= EXERCISE INSTRUCTIONS =
Nothing in the data should change when you return it, but leave the pictures out.

[Items from a dataset]
--

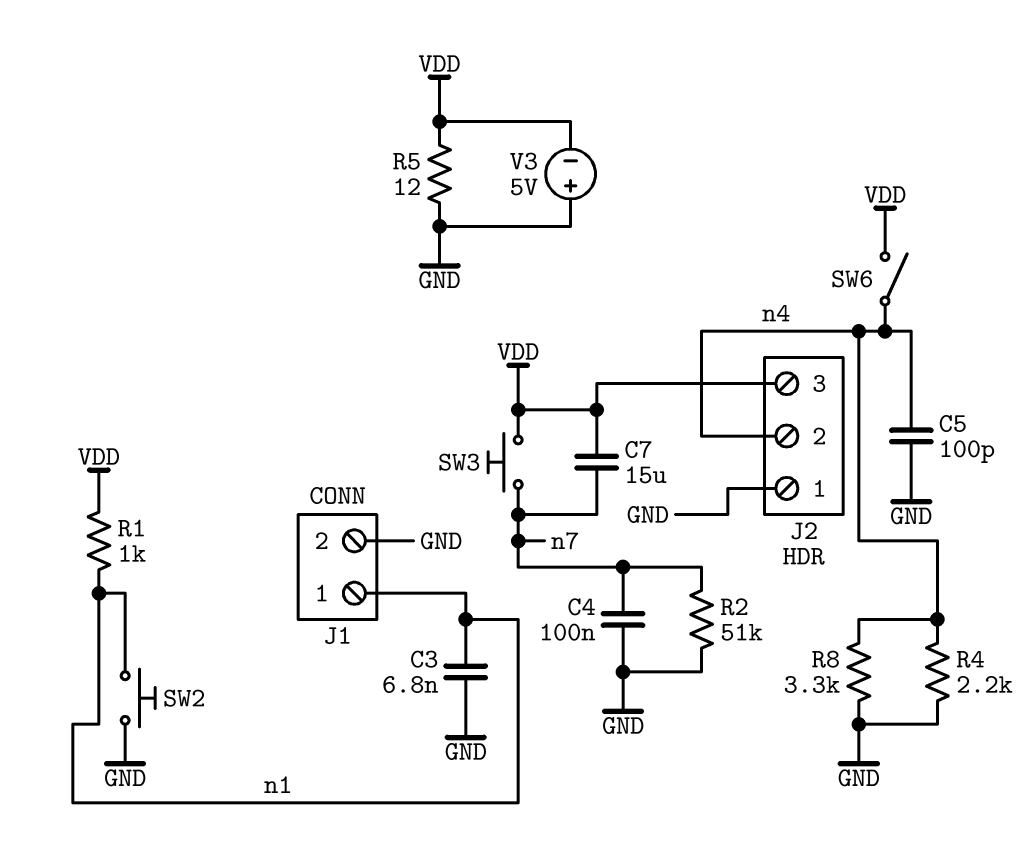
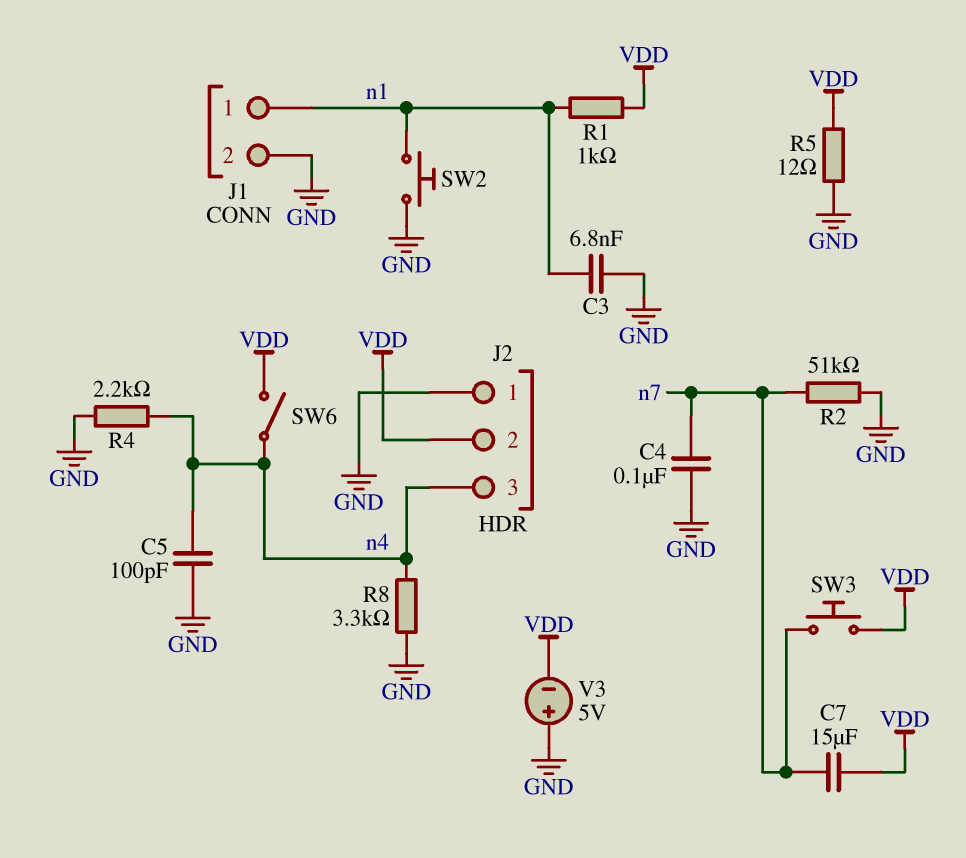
J2 pin 2: n4 -> VDD
J2 pin 3: VDD -> n4

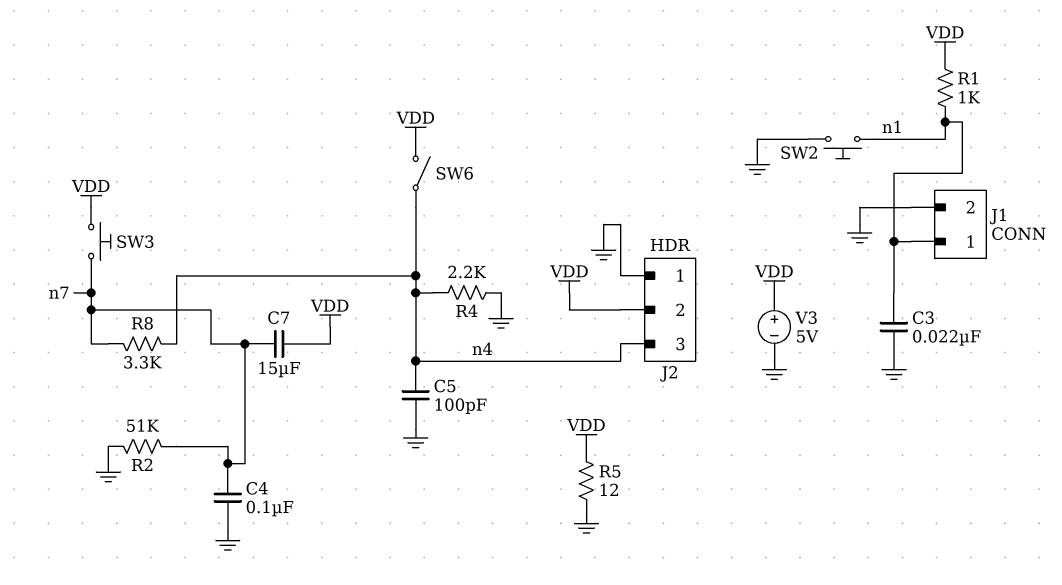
C3: 6.8nF (GND, n1) -> 22nF (GND, n1)
R8: 3.3k (GND, n4) -> 3.3k (n4, n7)
V3: 5V (plus GND, minus VDD) -> 5V (plus VDD, minus GND)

--

= ANSWER SECTION =
J2 pin 2: n4 -> VDD
J2 pin 3: VDD -> n4

C3: 6.8nF (GND, n1) -> 22nF (GND, n1)
R8: 3.3k (GND, n4) -> 3.3k (n4, n7)
V3: 5V (plus GND, minus VDD) -> 5V (plus VDD, minus GND)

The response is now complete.